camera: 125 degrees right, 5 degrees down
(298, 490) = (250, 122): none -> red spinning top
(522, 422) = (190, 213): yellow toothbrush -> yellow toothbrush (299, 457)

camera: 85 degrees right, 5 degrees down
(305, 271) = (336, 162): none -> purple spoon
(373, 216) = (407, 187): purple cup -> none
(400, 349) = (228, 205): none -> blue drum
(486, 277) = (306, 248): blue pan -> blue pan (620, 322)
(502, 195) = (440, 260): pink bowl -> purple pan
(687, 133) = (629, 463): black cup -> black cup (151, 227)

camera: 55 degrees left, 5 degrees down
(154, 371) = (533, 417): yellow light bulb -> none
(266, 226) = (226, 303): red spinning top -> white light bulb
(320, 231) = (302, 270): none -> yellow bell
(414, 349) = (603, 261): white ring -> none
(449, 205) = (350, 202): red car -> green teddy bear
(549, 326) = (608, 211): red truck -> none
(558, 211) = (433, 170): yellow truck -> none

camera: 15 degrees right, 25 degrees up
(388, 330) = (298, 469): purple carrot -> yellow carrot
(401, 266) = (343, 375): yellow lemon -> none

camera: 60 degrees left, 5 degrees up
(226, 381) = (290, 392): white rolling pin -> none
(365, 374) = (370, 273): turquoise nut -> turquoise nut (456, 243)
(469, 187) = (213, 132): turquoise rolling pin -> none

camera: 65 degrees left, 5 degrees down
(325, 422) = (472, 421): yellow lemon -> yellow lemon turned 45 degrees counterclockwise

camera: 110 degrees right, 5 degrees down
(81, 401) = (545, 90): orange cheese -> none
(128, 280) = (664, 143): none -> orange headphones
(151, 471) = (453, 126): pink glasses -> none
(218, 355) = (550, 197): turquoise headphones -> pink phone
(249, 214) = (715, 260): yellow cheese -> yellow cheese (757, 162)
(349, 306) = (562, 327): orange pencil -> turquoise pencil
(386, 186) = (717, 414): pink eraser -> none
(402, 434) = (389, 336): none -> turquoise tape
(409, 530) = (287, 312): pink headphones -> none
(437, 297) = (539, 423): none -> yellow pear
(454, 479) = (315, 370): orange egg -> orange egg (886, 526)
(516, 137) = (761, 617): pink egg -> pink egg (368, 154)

● ● ● ● ●

Problem statement. Give the records above again, word for word.

Answer section.
camera: 125 degrees right, 5 degrees down
(298, 490) = (250, 122): none -> red spinning top
(522, 422) = (190, 213): yellow toothbrush -> yellow toothbrush (299, 457)

camera: 85 degrees right, 5 degrees down
(305, 271) = (336, 162): none -> purple spoon
(373, 216) = (407, 187): purple cup -> none
(400, 349) = (228, 205): none -> blue drum
(486, 277) = (306, 248): blue pan -> blue pan (620, 322)
(502, 195) = (440, 260): pink bowl -> purple pan
(687, 133) = (629, 463): black cup -> black cup (151, 227)

camera: 55 degrees left, 5 degrees down
(154, 371) = (533, 417): yellow light bulb -> none
(266, 226) = (226, 303): red spinning top -> white light bulb
(320, 231) = (302, 270): none -> yellow bell
(414, 349) = (603, 261): white ring -> none
(449, 205) = (350, 202): red car -> green teddy bear
(549, 326) = (608, 211): red truck -> none
(558, 211) = (433, 170): yellow truck -> none

camera: 15 degrees right, 25 degrees up
(388, 330) = (298, 469): purple carrot -> yellow carrot
(401, 266) = (343, 375): yellow lemon -> none

camera: 60 degrees left, 5 degrees up
(226, 381) = (290, 392): white rolling pin -> none
(365, 374) = (370, 273): turquoise nut -> turquoise nut (456, 243)
(469, 187) = (213, 132): turquoise rolling pin -> none

camera: 65 degrees left, 5 degrees down
(325, 422) = (472, 421): yellow lemon -> yellow lemon turned 45 degrees counterclockwise

camera: 110 degrees right, 5 degrees down
(81, 401) = (545, 90): orange cheese -> none
(128, 280) = (664, 143): none -> orange headphones
(151, 471) = (453, 126): pink glasses -> none
(218, 355) = (550, 197): turquoise headphones -> pink phone
(249, 214) = (715, 260): yellow cheese -> yellow cheese (757, 162)
(349, 306) = (562, 327): orange pencil -> turquoise pencil
(386, 186) = (717, 414): pink eraser -> none
(402, 434) = (389, 336): none -> turquoise tape
(409, 530) = (287, 312): pink headphones -> none
(437, 297) = (539, 423): none -> yellow pear
(454, 479) = (315, 370): orange egg -> orange egg (886, 526)
(516, 137) = (761, 617): pink egg -> pink egg (368, 154)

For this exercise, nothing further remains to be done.